● ACTIVITY
Repeat each entry below exactly, omitting any picture it holds.

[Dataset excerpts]
'''

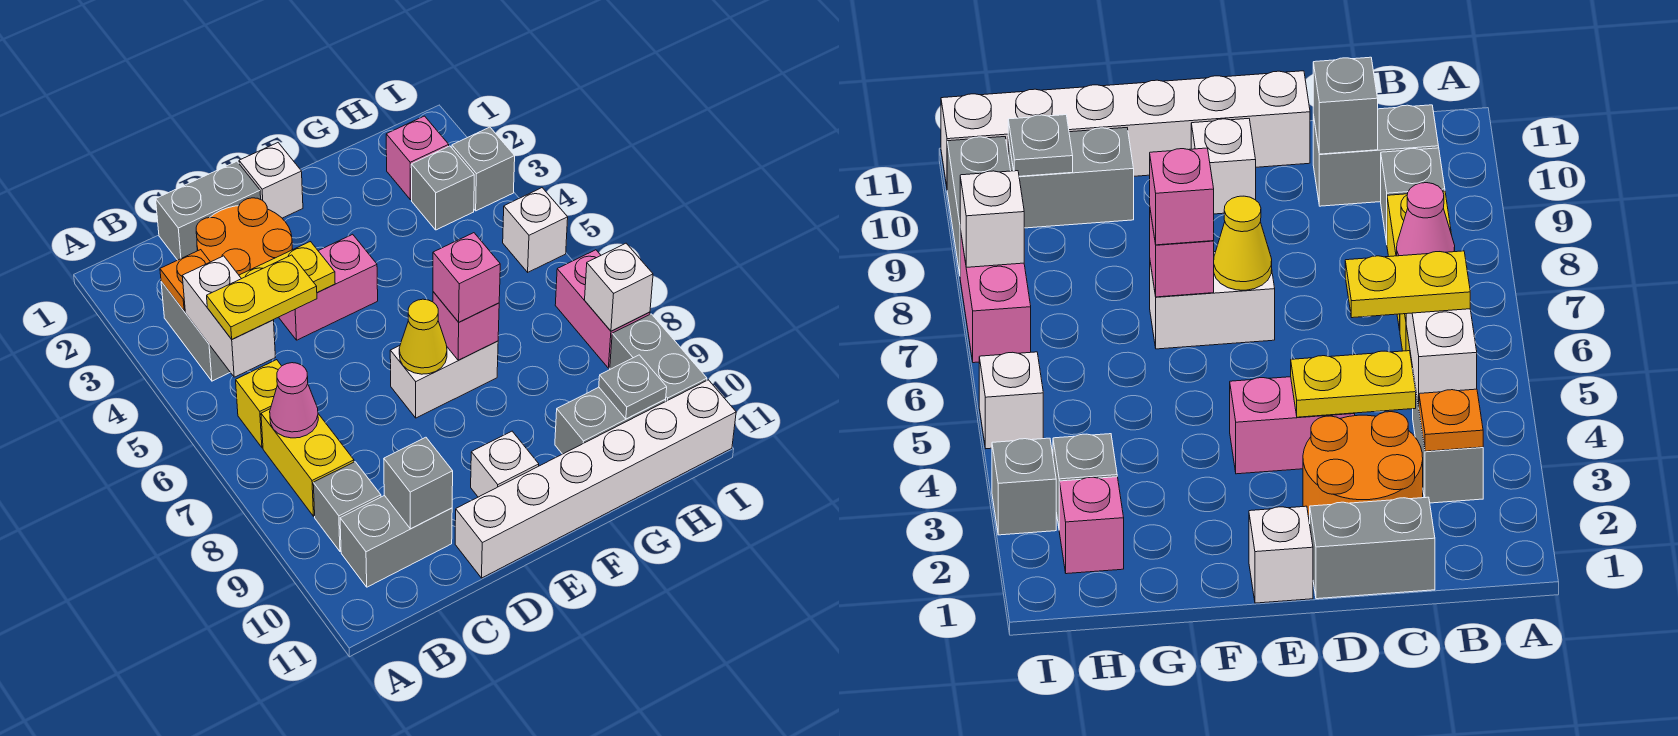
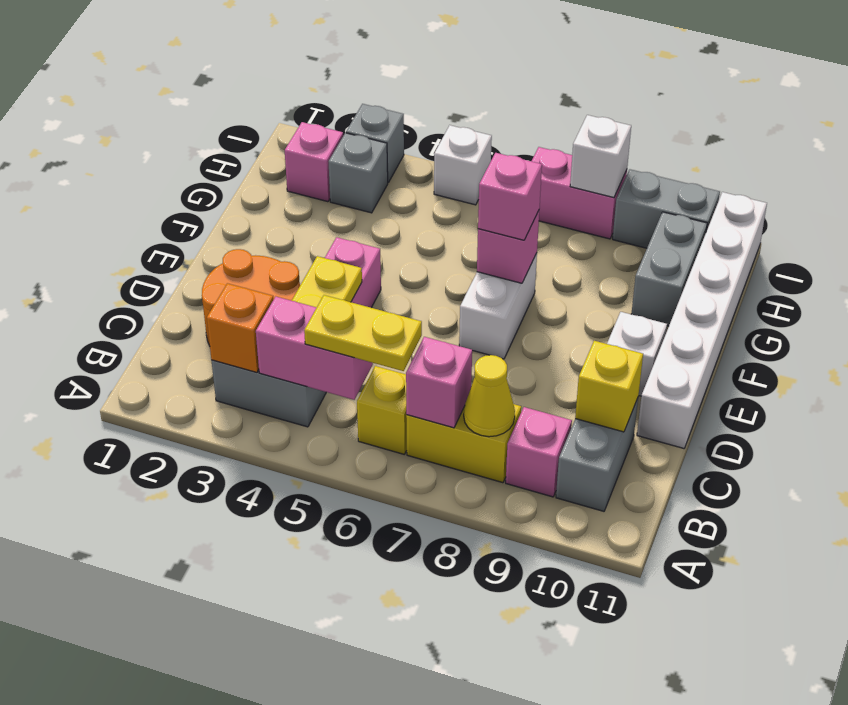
orange plate B3 level 2 -> orange brick B3 level 2
white brick B4:B5 level 2 -> pink brick B4:B5 level 2
yellow plate B5:C5 level 3 -> yellow plate B5:B6 level 3
pink cone B7 level 2 -> pink brick B7 level 2
grey brick B9 level 1 -> pink brick B9 level 1
grey brick C1:D1 level 1 -> none
grey brick C10 level 2 -> yellow brick C10 level 2
white brick E1 level 1 -> none
yellow cone E7 level 2 -> yellow cone B8 level 2
grey plate H10 level 2 -> none

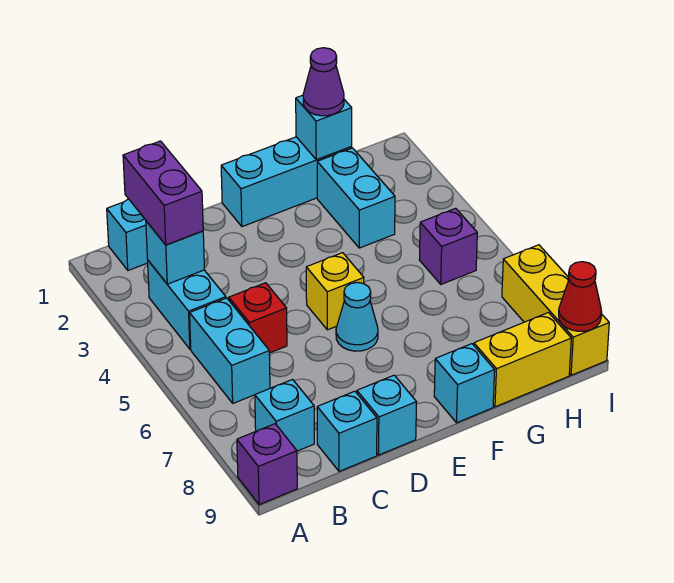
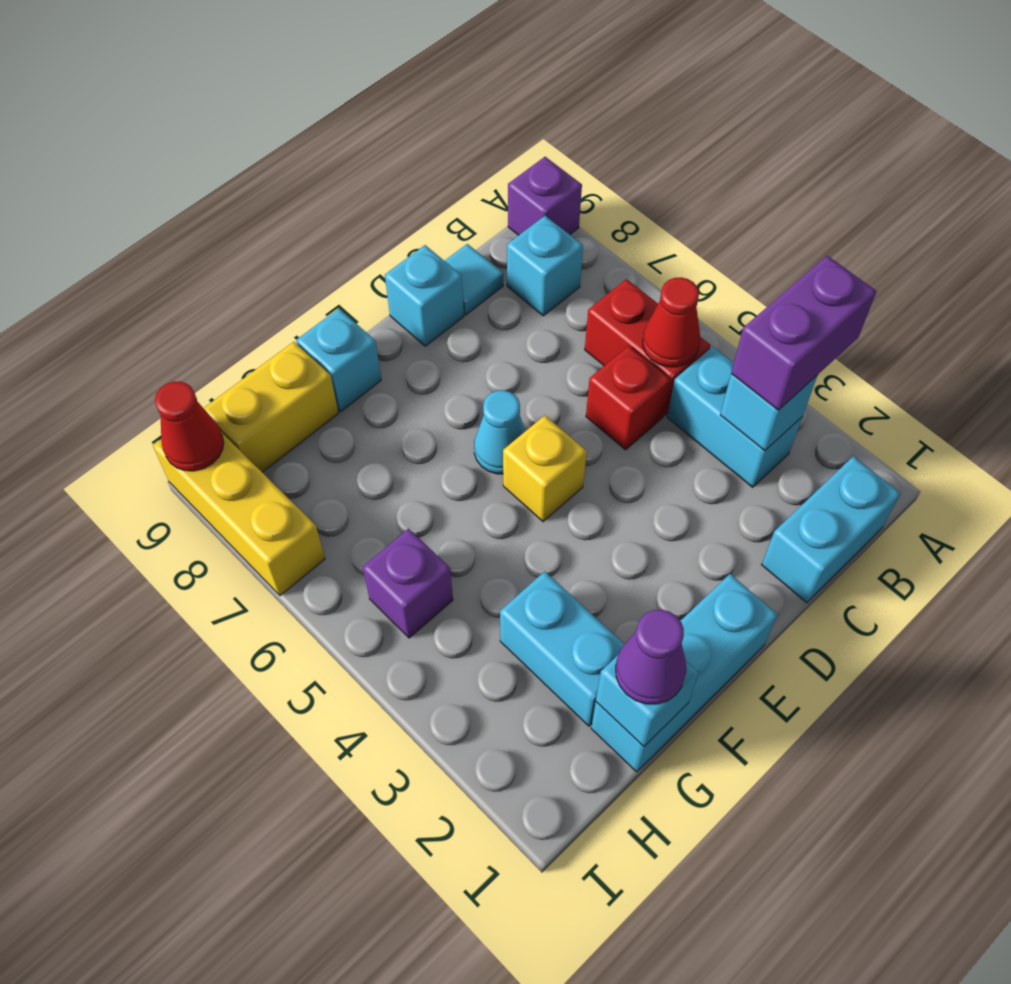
purple brick B2:B3 level 3 -> purple brick A3:B3 level 3
cyan brick B5:B6 level 1 -> red brick B5:B6 level 1
none -> red cone B5 level 2
cyan brick C9 level 1 -> cyan tile C9 level 1

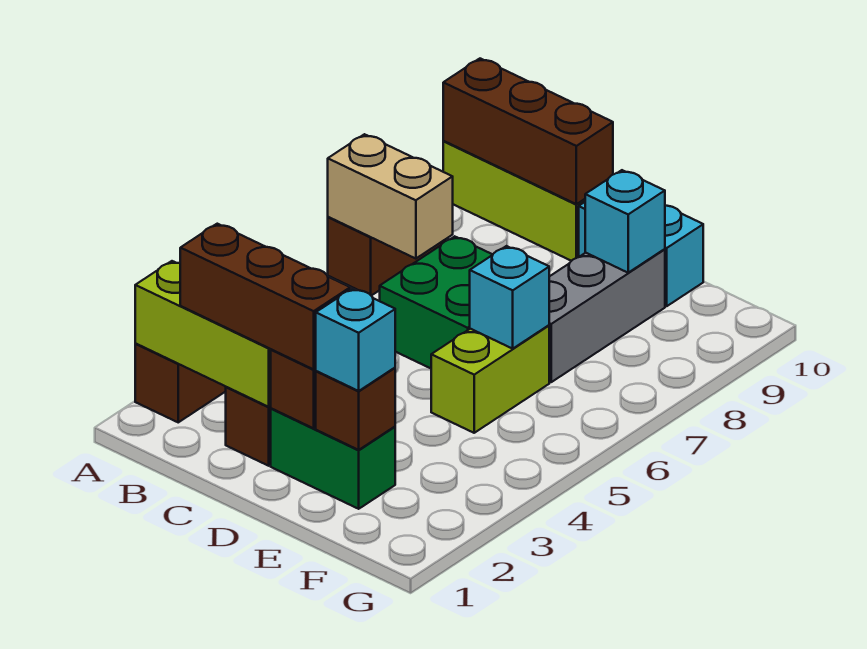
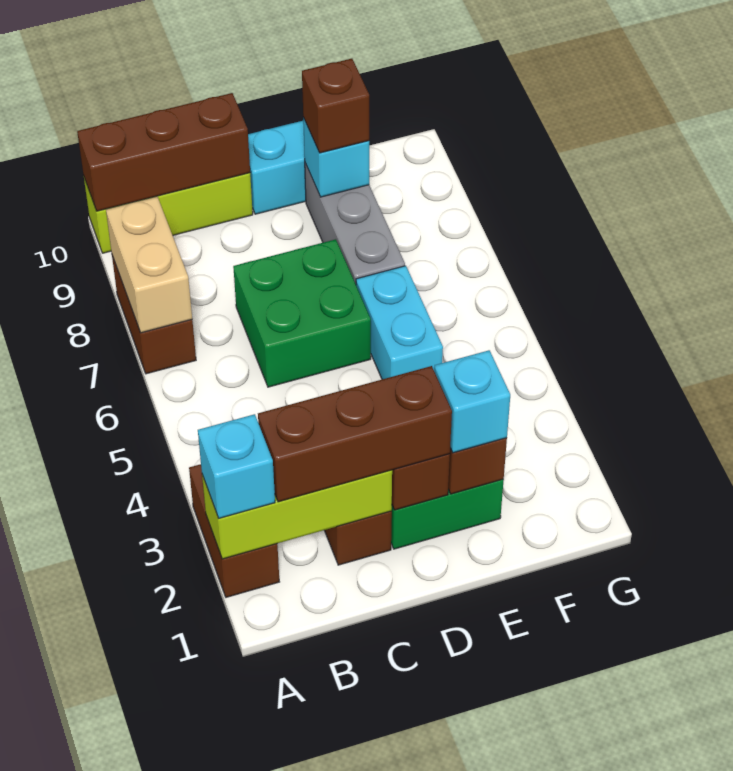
tan brick A7:B7 level 2 -> tan brick A7:A8 level 2
lime brick E5:E6 level 1 -> cyan brick E5:E6 level 1
cyan brick E6 level 2 -> cyan brick A2 level 3
none -> brown brick E9 level 3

'''

● SOLUTION
orange plate B3 level 2 -> orange brick B3 level 2
white brick B4:B5 level 2 -> pink brick B4:B5 level 2
yellow plate B5:C5 level 3 -> yellow plate B5:B6 level 3
pink cone B7 level 2 -> pink brick B7 level 2
grey brick B9 level 1 -> pink brick B9 level 1
grey brick C1:D1 level 1 -> none
grey brick C10 level 2 -> yellow brick C10 level 2
white brick E1 level 1 -> none
yellow cone E7 level 2 -> yellow cone B8 level 2
grey plate H10 level 2 -> none

purple brick B2:B3 level 3 -> purple brick A3:B3 level 3
cyan brick B5:B6 level 1 -> red brick B5:B6 level 1
none -> red cone B5 level 2
cyan brick C9 level 1 -> cyan tile C9 level 1

tan brick A7:B7 level 2 -> tan brick A7:A8 level 2
lime brick E5:E6 level 1 -> cyan brick E5:E6 level 1
cyan brick E6 level 2 -> cyan brick A2 level 3
none -> brown brick E9 level 3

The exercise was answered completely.